A line below contains "pink star: rotated 27", and a later one contains "black L-shape: moved 1 px right, 4 px down". Repeat both, with every line between them, exactly.

### RECORDS:
====
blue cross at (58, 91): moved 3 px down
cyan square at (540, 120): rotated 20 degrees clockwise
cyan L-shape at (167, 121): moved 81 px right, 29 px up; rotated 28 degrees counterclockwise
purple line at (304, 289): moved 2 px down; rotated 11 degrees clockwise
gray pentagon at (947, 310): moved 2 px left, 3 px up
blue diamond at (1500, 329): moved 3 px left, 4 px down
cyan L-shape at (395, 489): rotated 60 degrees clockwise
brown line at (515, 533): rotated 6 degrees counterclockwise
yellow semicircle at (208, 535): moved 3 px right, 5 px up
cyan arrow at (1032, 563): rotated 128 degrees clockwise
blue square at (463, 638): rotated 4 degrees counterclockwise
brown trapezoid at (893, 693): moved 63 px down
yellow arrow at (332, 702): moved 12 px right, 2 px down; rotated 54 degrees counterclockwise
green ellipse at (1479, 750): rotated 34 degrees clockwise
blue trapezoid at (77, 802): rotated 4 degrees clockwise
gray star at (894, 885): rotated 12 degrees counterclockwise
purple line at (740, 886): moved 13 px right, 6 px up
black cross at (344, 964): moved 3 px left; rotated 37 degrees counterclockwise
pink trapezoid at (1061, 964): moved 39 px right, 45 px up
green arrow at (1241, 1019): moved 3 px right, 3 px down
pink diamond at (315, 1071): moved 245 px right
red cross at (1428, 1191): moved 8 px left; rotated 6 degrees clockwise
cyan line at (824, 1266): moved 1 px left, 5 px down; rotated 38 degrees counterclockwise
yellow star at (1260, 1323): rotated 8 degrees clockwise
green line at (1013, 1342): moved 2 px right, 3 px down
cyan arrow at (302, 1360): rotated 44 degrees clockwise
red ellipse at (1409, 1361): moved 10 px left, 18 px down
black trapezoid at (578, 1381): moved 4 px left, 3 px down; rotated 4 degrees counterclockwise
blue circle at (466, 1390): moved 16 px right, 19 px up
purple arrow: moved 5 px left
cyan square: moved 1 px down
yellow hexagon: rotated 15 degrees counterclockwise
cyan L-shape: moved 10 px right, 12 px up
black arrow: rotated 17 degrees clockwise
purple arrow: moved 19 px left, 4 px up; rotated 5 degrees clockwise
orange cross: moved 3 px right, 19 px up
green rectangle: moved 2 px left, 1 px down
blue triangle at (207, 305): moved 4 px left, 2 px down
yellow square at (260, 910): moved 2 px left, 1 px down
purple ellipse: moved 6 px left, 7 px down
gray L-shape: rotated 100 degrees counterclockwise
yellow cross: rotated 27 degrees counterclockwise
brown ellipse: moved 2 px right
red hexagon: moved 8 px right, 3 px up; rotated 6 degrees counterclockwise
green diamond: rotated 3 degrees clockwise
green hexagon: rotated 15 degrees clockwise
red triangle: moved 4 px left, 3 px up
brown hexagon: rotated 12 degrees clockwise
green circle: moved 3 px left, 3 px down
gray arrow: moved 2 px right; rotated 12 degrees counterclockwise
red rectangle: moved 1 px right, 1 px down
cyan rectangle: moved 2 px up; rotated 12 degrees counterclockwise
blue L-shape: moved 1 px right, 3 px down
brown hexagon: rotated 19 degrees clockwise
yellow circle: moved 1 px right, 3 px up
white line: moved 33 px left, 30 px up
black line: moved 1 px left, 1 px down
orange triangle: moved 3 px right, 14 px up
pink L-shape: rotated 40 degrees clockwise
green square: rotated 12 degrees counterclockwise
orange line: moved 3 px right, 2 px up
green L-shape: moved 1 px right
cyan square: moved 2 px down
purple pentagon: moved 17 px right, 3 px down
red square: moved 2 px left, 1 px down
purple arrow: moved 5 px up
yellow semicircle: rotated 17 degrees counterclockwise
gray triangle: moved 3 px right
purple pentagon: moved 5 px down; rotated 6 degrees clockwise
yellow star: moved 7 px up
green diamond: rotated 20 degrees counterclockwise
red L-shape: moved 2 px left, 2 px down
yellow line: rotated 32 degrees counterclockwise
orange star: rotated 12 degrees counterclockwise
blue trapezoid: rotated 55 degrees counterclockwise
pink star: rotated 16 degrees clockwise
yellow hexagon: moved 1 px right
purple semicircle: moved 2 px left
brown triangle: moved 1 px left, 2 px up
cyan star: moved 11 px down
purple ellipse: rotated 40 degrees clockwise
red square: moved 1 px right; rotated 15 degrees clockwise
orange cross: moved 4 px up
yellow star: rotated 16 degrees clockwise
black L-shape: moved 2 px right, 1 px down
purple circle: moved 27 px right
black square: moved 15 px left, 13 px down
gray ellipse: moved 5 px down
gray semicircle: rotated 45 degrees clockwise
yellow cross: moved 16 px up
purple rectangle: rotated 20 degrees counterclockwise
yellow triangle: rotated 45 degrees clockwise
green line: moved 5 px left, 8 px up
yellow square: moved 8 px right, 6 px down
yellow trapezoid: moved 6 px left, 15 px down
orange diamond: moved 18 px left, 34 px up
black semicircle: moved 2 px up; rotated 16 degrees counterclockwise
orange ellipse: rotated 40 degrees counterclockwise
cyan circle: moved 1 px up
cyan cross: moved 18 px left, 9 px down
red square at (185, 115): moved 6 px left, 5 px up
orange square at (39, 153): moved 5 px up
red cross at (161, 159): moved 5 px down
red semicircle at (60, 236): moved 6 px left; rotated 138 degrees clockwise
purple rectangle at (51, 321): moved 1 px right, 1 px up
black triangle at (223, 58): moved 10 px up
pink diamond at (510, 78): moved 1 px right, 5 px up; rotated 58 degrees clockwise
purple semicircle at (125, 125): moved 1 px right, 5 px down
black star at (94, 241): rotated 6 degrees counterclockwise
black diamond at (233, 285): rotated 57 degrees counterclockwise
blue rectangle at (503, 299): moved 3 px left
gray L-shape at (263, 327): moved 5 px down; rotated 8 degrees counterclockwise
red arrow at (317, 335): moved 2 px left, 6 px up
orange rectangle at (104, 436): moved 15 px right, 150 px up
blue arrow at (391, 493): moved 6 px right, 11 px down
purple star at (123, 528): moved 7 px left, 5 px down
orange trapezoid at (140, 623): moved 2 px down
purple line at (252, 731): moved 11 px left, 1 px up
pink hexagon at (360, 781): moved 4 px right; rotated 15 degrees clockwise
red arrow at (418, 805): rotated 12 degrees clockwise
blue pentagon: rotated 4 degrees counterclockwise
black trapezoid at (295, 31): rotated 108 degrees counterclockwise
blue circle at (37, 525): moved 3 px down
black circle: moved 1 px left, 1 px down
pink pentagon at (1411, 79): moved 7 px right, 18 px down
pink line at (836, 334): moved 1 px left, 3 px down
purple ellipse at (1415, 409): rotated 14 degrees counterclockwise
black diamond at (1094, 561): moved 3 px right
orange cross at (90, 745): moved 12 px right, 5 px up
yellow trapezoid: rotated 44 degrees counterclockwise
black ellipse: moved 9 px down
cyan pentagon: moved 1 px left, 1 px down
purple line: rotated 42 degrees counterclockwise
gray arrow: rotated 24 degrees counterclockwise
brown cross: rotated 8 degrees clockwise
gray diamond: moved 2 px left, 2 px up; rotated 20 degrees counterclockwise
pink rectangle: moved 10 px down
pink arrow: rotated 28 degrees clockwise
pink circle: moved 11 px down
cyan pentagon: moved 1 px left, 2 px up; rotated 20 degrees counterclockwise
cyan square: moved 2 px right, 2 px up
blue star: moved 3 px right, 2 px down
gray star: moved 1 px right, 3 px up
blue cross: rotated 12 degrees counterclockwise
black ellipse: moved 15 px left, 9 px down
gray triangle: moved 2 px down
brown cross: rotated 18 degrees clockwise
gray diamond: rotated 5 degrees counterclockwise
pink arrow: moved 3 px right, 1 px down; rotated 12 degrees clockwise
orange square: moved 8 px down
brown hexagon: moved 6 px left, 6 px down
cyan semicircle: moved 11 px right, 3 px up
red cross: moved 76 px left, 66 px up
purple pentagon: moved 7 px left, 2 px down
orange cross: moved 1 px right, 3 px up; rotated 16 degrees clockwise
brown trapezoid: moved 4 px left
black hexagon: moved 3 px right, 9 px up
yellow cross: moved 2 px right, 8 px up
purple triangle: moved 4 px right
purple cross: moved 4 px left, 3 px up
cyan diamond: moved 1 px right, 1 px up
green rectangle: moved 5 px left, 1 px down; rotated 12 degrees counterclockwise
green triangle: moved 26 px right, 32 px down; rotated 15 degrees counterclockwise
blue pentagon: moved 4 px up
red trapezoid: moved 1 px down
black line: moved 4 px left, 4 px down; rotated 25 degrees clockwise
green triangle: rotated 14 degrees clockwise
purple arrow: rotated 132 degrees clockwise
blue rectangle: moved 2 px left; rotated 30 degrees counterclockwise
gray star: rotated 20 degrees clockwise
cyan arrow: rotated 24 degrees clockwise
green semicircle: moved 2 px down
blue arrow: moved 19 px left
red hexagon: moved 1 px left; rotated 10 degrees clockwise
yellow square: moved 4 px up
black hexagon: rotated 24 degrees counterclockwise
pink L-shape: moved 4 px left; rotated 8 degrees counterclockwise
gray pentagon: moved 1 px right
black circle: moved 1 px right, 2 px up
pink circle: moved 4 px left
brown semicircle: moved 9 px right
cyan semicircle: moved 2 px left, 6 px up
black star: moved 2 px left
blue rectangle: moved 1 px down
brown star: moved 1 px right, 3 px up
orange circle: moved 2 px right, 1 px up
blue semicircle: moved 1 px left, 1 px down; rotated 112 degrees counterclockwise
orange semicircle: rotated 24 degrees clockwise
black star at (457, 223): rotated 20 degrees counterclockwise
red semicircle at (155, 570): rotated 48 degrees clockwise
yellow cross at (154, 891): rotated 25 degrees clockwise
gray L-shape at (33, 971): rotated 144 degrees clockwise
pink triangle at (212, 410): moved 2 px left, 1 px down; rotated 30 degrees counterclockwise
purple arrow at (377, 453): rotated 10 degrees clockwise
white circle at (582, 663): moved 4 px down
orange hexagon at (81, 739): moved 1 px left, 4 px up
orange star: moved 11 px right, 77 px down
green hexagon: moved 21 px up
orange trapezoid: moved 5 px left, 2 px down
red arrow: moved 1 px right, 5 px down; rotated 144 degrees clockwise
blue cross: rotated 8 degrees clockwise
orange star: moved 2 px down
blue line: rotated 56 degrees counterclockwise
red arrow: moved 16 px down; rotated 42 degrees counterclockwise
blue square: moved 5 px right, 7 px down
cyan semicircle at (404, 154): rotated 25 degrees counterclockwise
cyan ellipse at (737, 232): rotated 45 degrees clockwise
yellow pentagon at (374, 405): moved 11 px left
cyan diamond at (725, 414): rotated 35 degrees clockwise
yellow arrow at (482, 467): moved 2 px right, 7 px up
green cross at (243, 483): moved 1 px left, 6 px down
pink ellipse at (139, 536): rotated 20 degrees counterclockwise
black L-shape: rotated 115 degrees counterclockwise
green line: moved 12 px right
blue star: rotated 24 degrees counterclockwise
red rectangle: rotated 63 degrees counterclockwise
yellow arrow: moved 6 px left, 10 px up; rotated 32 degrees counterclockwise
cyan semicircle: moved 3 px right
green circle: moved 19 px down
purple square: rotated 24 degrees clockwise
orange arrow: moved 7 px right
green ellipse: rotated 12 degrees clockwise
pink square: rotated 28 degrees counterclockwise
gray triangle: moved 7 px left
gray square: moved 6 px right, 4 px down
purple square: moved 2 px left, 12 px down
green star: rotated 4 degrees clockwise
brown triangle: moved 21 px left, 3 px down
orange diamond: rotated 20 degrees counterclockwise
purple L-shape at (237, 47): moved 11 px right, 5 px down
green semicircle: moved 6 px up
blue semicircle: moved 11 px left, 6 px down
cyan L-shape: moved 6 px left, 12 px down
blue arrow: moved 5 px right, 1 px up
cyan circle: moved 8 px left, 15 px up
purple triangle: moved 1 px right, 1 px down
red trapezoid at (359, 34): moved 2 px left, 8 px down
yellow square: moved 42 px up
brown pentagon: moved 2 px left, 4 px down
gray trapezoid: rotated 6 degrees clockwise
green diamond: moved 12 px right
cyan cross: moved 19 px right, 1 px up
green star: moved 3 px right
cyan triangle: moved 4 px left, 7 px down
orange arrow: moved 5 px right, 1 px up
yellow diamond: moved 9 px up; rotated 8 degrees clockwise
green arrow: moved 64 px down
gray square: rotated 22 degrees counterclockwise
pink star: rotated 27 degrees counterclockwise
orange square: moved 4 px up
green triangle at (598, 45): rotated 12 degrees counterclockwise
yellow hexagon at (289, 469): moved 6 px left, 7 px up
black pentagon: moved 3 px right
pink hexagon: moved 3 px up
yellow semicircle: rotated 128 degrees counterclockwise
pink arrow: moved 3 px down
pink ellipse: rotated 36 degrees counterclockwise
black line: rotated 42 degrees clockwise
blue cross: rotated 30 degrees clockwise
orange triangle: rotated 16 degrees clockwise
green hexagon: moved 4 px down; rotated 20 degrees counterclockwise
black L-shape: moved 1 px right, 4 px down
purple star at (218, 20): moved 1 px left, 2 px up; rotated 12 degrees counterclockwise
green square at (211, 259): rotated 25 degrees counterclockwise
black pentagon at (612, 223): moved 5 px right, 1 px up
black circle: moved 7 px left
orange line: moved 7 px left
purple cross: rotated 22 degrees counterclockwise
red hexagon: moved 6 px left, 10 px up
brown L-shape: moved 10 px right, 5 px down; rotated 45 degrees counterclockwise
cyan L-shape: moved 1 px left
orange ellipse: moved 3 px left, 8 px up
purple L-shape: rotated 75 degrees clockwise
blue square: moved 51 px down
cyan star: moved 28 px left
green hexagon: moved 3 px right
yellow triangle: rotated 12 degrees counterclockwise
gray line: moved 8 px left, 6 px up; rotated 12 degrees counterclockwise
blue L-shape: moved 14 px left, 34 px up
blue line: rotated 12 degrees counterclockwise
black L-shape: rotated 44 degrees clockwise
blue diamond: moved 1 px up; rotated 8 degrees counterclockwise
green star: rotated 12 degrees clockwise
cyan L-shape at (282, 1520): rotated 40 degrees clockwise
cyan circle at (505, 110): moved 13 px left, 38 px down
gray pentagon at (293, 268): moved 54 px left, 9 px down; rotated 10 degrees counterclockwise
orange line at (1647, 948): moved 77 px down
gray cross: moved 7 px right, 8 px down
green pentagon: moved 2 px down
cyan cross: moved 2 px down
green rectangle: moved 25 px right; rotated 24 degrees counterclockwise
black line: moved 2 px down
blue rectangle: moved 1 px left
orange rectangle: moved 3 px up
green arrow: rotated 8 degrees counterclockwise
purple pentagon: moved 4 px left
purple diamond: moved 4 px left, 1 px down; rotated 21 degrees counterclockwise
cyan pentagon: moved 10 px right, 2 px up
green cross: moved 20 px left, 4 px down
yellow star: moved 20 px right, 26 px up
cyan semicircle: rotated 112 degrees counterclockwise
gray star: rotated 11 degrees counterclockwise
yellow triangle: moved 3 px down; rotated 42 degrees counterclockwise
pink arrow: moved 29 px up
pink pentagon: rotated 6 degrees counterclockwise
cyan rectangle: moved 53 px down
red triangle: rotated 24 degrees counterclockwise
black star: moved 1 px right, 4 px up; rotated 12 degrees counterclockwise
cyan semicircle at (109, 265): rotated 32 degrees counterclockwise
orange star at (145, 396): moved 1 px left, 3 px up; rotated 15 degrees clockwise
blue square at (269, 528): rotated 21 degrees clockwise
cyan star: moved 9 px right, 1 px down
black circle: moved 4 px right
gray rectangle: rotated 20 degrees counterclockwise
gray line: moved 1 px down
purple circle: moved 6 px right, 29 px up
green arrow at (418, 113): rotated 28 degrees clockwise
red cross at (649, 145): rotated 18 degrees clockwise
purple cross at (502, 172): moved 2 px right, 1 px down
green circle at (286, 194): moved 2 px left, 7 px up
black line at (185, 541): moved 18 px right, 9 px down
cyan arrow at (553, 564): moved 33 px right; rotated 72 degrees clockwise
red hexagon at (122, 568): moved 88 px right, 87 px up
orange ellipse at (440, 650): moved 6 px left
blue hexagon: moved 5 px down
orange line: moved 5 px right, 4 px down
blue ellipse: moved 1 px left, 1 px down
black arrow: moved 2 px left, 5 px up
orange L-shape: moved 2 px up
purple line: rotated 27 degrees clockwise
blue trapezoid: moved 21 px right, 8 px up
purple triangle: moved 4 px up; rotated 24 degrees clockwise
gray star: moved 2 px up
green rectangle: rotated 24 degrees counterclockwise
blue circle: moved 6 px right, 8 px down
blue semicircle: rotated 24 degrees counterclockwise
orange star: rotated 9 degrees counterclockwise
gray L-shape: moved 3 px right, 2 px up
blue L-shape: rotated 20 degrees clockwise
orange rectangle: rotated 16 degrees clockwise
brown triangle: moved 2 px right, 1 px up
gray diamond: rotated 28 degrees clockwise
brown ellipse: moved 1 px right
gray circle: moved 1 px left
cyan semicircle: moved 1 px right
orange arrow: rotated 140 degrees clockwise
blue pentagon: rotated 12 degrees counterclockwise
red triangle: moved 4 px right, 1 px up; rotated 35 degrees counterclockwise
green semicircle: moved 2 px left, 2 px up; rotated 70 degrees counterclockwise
====
### WRITTEN REPLY:
pink star: rotated 27 degrees counterclockwise
orange square: moved 4 px up
green triangle at (598, 45): rotated 12 degrees counterclockwise
yellow hexagon at (289, 469): moved 6 px left, 7 px up
black pentagon: moved 3 px right
pink hexagon: moved 3 px up
yellow semicircle: rotated 128 degrees counterclockwise
pink arrow: moved 3 px down
pink ellipse: rotated 36 degrees counterclockwise
black line: rotated 42 degrees clockwise
blue cross: rotated 30 degrees clockwise
orange triangle: rotated 16 degrees clockwise
green hexagon: moved 4 px down; rotated 20 degrees counterclockwise
black L-shape: moved 1 px right, 4 px down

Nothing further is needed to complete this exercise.